Provided data Start Marker

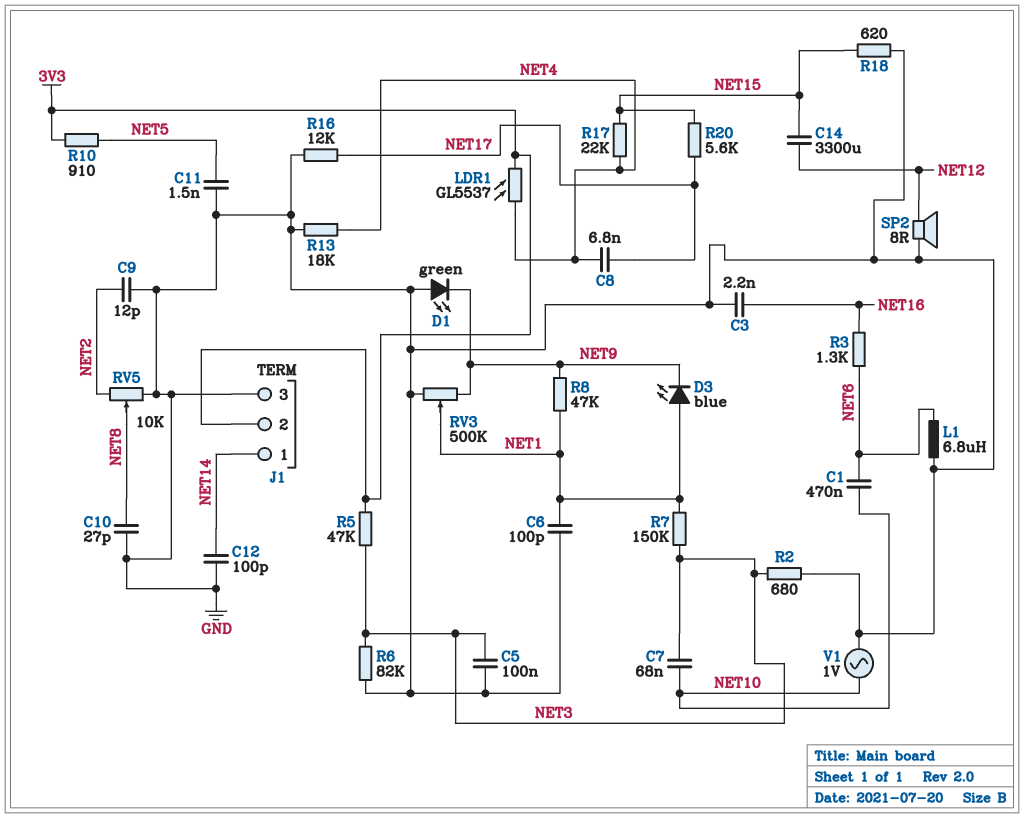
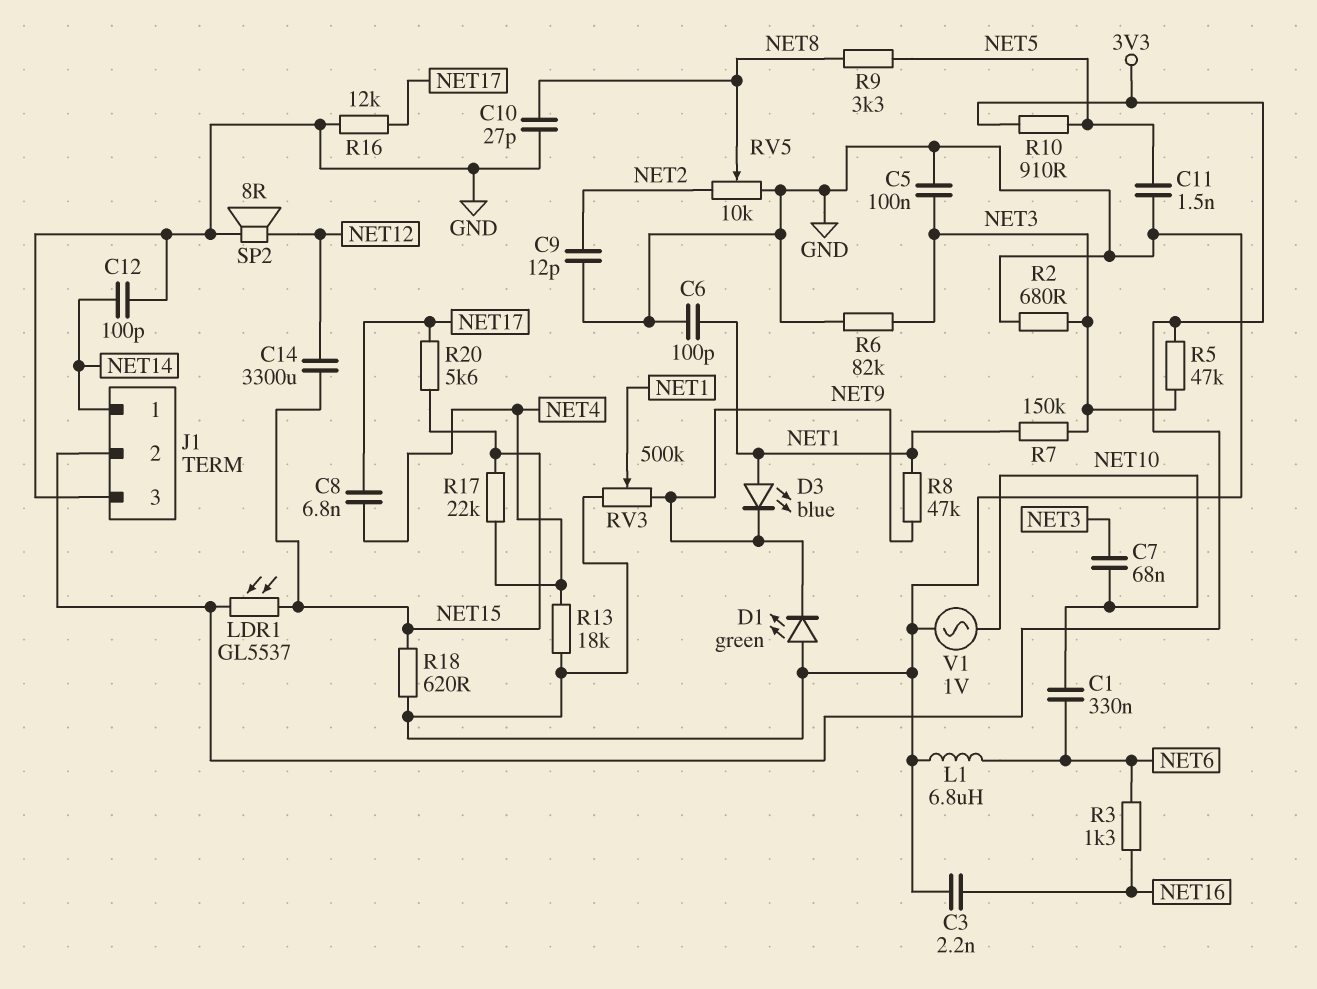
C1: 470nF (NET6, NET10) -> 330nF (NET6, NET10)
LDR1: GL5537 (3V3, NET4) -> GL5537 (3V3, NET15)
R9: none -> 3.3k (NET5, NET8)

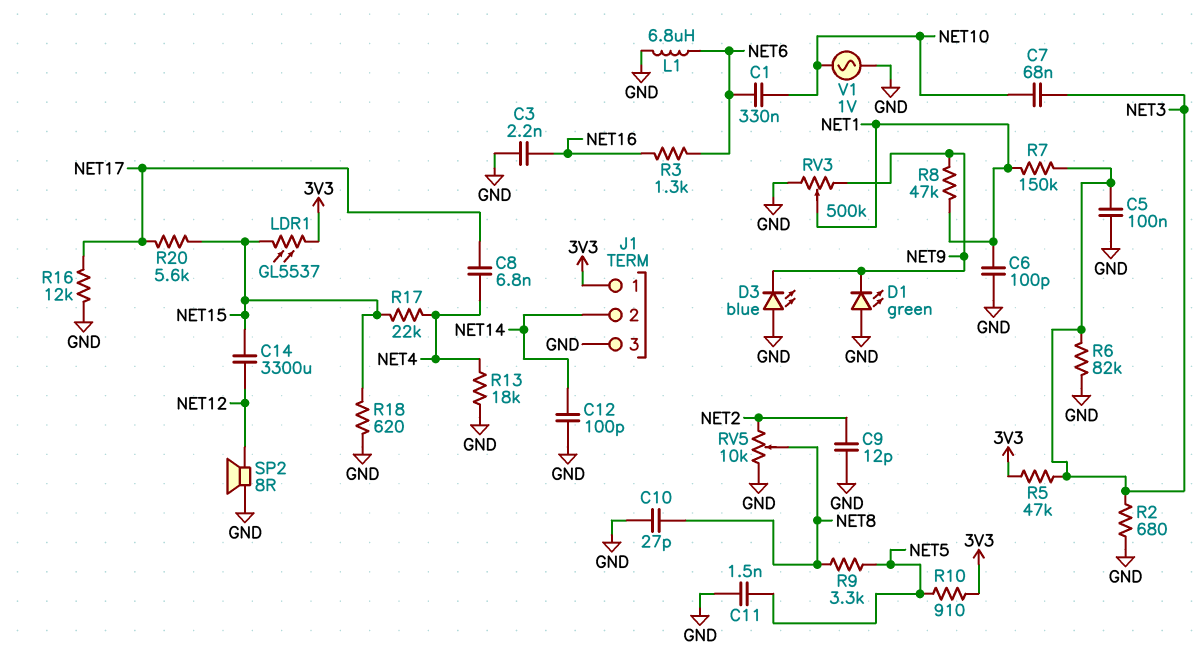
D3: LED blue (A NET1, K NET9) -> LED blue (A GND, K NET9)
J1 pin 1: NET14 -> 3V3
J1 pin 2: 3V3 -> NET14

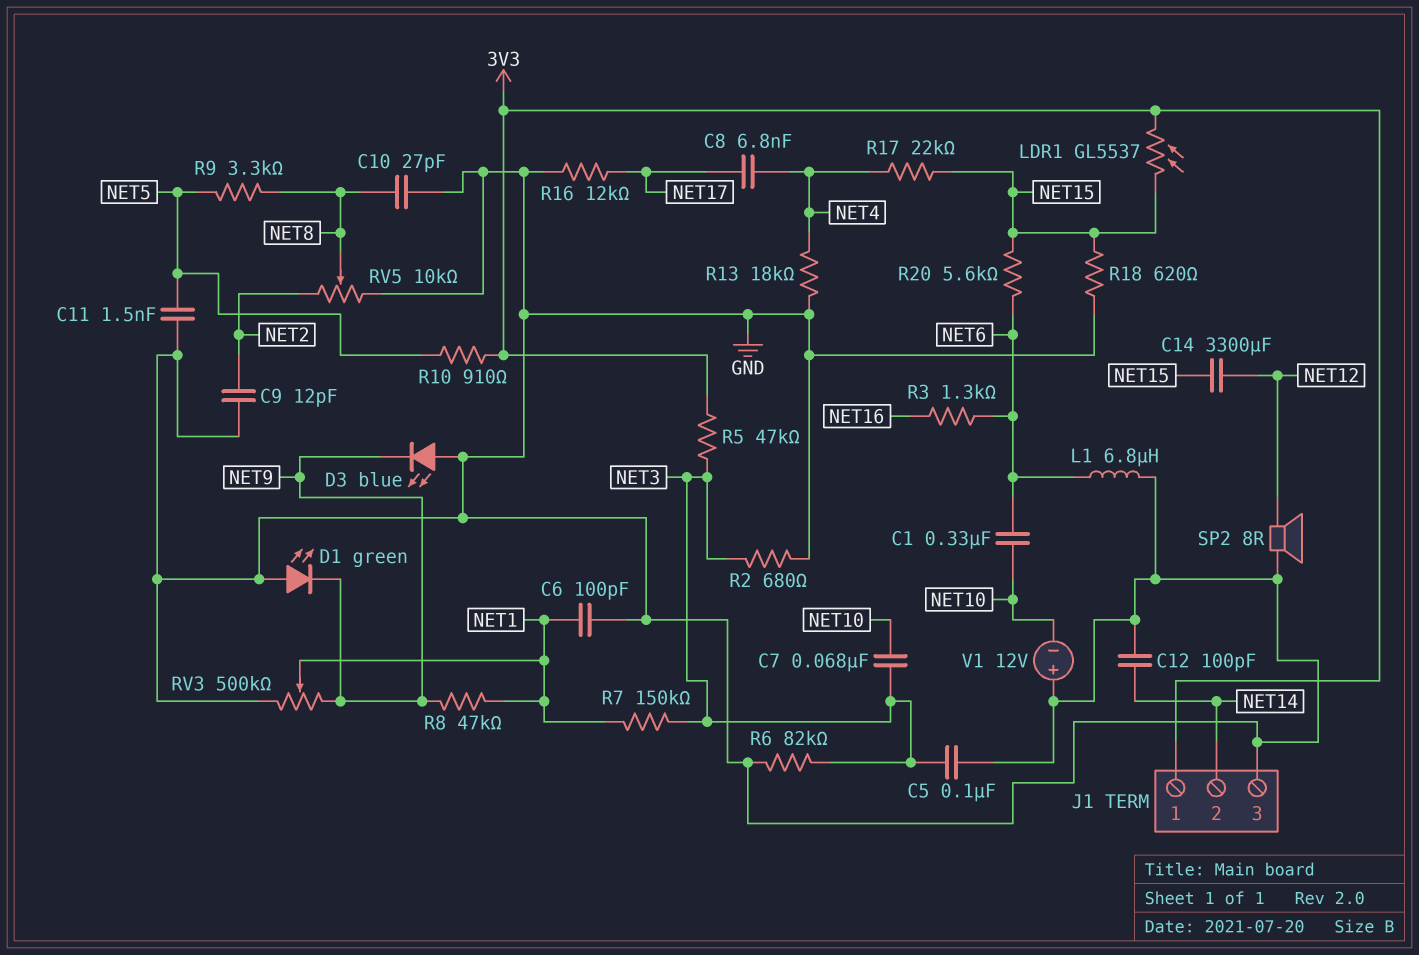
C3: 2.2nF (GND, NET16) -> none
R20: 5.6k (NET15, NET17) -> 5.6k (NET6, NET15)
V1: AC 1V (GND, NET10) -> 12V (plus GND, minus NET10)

Provided data End Marker
Provided data Start Marker

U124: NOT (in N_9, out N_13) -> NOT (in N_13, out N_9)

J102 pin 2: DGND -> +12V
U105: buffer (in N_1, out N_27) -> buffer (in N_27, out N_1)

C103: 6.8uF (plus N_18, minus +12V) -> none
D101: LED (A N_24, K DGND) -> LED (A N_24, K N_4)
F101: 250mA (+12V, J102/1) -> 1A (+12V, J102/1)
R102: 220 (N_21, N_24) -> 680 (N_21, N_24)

Provided data End Marker
Provided data Start Marker

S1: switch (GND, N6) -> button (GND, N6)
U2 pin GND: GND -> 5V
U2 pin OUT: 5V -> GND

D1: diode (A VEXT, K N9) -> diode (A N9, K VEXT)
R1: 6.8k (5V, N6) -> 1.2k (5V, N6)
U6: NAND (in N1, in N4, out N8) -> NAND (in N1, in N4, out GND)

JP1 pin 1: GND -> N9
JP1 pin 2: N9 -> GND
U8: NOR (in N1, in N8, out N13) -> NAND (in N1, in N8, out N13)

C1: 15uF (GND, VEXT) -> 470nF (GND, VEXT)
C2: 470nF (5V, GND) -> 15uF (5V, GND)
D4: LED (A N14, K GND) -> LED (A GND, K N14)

Provided data End Marker

--- Your objective ---
In the listing above, find the line with "R1: 6.8k (5V, N6) -> 1.2k (5V, N6)" and the line with "D4: LED (A N14, K GND) -> LED (A GND, K N14)". Output those two lines and every line between them, exactly as written.

--- Answer to this task ---
R1: 6.8k (5V, N6) -> 1.2k (5V, N6)
U6: NAND (in N1, in N4, out N8) -> NAND (in N1, in N4, out GND)

JP1 pin 1: GND -> N9
JP1 pin 2: N9 -> GND
U8: NOR (in N1, in N8, out N13) -> NAND (in N1, in N8, out N13)

C1: 15uF (GND, VEXT) -> 470nF (GND, VEXT)
C2: 470nF (5V, GND) -> 15uF (5V, GND)
D4: LED (A N14, K GND) -> LED (A GND, K N14)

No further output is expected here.